Find every line below where the string "blue" shows up, and copy those lines.

====== Source data ======

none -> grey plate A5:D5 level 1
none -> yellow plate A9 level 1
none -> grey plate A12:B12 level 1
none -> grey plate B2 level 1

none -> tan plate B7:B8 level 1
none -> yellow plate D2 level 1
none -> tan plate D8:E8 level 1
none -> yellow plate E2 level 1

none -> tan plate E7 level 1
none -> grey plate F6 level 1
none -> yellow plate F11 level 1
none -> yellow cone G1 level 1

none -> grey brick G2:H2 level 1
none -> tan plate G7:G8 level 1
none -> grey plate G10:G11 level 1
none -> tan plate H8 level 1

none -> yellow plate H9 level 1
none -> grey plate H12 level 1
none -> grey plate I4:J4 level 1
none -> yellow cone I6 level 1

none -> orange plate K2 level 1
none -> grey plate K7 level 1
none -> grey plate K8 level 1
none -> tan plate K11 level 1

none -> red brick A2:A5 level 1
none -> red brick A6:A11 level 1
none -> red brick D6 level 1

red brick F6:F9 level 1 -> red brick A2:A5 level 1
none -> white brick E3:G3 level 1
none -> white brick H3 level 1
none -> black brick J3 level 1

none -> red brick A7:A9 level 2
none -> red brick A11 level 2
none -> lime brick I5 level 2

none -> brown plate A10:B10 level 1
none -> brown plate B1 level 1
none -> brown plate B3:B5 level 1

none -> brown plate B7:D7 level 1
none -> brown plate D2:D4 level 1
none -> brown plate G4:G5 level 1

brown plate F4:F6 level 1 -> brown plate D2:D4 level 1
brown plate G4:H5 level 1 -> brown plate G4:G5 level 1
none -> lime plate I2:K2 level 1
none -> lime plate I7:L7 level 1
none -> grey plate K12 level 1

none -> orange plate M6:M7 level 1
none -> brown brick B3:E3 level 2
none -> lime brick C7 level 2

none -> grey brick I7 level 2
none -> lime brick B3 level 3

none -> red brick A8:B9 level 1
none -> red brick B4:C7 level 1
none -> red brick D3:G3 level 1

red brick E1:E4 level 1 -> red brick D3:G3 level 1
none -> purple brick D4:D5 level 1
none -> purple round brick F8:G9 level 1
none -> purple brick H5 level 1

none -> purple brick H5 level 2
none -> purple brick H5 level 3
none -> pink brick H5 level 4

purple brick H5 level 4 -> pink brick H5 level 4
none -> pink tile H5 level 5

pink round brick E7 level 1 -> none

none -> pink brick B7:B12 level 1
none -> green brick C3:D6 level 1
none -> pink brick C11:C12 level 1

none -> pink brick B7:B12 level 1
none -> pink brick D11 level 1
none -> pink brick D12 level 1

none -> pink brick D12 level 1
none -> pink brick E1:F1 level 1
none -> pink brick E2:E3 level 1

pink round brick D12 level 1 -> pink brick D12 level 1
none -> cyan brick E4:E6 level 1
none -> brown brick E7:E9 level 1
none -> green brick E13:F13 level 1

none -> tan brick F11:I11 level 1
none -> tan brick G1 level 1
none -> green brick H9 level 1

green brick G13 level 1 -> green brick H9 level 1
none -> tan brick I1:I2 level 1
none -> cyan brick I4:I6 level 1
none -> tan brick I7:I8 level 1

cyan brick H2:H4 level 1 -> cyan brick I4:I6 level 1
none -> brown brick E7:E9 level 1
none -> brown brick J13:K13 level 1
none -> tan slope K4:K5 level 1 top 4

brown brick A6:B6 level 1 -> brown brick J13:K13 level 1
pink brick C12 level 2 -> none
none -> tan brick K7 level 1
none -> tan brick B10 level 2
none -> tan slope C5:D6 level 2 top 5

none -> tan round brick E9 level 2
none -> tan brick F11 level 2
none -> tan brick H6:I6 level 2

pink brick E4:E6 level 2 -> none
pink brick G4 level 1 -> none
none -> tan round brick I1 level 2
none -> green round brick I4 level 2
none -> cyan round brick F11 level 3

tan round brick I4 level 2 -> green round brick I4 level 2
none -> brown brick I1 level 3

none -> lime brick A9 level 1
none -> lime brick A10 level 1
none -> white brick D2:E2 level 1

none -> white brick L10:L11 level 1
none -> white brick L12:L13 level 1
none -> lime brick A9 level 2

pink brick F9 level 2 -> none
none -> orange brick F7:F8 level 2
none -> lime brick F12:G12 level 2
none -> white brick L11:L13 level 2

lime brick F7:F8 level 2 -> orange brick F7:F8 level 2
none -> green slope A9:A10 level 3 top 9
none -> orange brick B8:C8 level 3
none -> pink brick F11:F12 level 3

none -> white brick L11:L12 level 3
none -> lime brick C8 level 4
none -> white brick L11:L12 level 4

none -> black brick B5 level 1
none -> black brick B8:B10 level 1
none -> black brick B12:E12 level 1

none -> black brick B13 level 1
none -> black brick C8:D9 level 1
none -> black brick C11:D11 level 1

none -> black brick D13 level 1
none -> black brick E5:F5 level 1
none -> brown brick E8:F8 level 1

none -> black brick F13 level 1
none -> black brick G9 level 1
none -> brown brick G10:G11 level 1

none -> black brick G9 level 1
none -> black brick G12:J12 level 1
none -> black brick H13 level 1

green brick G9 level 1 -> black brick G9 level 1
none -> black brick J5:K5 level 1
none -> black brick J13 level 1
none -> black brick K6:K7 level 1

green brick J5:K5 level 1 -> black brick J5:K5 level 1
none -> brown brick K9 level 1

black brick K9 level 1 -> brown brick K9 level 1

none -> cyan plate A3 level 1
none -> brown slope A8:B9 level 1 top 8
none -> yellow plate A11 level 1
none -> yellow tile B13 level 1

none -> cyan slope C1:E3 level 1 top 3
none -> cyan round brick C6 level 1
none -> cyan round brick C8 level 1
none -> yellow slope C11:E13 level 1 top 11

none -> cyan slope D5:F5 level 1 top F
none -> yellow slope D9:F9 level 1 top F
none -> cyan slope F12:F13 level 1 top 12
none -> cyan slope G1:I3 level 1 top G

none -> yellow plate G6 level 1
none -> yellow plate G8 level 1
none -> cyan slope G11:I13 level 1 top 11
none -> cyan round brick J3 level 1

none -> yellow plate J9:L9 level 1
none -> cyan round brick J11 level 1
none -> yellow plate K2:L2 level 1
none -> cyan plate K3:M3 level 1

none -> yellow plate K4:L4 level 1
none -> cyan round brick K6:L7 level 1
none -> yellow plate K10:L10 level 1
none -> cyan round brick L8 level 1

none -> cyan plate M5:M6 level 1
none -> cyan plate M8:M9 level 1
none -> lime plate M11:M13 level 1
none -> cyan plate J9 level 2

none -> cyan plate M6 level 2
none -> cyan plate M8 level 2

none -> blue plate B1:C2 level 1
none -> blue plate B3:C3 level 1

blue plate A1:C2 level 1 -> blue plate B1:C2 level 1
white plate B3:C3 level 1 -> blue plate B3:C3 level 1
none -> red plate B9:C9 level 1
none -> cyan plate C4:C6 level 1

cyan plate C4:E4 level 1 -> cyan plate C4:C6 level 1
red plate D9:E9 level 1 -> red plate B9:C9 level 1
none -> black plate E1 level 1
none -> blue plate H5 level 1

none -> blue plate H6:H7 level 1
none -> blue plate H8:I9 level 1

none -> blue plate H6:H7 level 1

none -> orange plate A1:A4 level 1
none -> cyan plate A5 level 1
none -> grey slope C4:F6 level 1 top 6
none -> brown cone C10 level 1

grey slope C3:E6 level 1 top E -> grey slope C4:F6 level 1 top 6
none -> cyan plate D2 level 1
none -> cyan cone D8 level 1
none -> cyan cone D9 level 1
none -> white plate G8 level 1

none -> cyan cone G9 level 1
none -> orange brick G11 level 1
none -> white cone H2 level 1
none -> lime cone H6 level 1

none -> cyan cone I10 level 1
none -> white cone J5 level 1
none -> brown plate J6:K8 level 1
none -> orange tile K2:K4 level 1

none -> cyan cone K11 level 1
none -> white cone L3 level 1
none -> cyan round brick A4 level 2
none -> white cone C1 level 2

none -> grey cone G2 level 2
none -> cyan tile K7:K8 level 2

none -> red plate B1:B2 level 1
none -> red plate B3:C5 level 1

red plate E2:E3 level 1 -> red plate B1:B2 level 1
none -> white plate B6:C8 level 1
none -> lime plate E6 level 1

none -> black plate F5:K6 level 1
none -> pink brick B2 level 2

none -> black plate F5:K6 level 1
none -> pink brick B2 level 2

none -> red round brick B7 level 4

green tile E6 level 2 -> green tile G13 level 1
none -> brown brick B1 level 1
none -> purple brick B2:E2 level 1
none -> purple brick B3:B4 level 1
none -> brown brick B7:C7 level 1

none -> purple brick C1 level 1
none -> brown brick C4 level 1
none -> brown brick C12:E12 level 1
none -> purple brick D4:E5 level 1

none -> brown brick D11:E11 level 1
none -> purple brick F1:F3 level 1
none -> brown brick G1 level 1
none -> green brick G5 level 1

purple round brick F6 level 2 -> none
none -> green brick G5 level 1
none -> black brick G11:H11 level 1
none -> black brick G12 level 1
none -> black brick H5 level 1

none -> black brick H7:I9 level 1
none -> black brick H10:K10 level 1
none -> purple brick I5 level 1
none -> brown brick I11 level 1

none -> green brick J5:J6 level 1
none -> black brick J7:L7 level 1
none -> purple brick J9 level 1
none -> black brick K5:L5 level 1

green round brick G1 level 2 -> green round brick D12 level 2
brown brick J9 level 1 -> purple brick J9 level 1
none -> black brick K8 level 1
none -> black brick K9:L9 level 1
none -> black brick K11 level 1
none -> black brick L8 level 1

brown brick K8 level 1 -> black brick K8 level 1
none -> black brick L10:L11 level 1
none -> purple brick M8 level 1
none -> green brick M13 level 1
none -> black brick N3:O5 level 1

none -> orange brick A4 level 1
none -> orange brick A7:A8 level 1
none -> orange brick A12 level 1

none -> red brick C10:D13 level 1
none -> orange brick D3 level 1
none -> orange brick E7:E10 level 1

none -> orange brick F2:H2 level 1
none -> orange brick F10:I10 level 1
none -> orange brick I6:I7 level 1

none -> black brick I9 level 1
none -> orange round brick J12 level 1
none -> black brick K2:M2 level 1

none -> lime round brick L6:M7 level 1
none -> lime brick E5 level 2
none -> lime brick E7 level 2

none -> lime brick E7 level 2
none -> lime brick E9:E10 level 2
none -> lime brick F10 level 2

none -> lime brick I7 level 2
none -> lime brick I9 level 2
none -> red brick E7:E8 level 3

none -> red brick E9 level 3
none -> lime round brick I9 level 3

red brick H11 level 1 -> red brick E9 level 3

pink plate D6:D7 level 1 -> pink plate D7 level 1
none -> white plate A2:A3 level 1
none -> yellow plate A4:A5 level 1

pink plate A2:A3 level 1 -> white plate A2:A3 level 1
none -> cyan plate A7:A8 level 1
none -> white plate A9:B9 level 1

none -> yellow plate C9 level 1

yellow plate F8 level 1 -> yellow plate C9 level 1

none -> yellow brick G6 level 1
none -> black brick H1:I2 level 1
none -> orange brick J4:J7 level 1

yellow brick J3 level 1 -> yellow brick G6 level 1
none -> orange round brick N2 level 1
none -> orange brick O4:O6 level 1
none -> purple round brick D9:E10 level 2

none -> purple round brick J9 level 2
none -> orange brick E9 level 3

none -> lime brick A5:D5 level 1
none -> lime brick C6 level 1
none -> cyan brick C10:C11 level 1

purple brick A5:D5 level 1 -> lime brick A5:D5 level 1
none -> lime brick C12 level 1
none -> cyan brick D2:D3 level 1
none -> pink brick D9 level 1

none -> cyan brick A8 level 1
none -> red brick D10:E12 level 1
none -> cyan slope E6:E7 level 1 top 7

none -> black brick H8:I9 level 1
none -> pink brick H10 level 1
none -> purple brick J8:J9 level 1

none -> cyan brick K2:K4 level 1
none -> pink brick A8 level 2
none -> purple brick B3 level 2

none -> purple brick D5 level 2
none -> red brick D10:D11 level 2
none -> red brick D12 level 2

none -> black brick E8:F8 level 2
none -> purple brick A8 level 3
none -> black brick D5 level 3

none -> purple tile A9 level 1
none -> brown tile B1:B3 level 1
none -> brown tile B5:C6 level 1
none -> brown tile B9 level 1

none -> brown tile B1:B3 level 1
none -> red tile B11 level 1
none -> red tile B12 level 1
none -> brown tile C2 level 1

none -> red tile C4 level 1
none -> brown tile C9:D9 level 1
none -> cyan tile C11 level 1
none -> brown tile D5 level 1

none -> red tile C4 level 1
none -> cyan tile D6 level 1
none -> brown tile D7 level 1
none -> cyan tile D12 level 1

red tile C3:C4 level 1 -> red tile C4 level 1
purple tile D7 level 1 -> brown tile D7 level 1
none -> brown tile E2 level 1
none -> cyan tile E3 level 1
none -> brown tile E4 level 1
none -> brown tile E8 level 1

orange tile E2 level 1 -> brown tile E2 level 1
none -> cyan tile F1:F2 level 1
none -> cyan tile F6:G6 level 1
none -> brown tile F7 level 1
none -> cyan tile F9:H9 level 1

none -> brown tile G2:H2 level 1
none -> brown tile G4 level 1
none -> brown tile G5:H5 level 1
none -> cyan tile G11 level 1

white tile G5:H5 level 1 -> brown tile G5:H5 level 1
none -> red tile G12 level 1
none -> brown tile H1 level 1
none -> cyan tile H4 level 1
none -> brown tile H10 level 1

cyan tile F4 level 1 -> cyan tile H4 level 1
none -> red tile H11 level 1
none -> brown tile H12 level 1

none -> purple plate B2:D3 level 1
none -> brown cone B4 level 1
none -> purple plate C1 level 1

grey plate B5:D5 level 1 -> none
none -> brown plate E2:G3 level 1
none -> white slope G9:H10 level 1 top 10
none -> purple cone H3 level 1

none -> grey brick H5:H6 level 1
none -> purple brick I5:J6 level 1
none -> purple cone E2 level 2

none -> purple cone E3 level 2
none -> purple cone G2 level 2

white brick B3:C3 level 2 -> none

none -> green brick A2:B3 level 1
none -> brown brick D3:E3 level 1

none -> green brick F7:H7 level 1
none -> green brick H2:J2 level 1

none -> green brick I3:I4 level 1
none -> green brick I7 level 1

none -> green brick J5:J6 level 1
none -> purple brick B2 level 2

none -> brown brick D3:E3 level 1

======

▸ Answer section:
none -> blue plate B1:C2 level 1
none -> blue plate B3:C3 level 1
blue plate A1:C2 level 1 -> blue plate B1:C2 level 1
white plate B3:C3 level 1 -> blue plate B3:C3 level 1
none -> blue plate H5 level 1
none -> blue plate H6:H7 level 1
none -> blue plate H8:I9 level 1
none -> blue plate H6:H7 level 1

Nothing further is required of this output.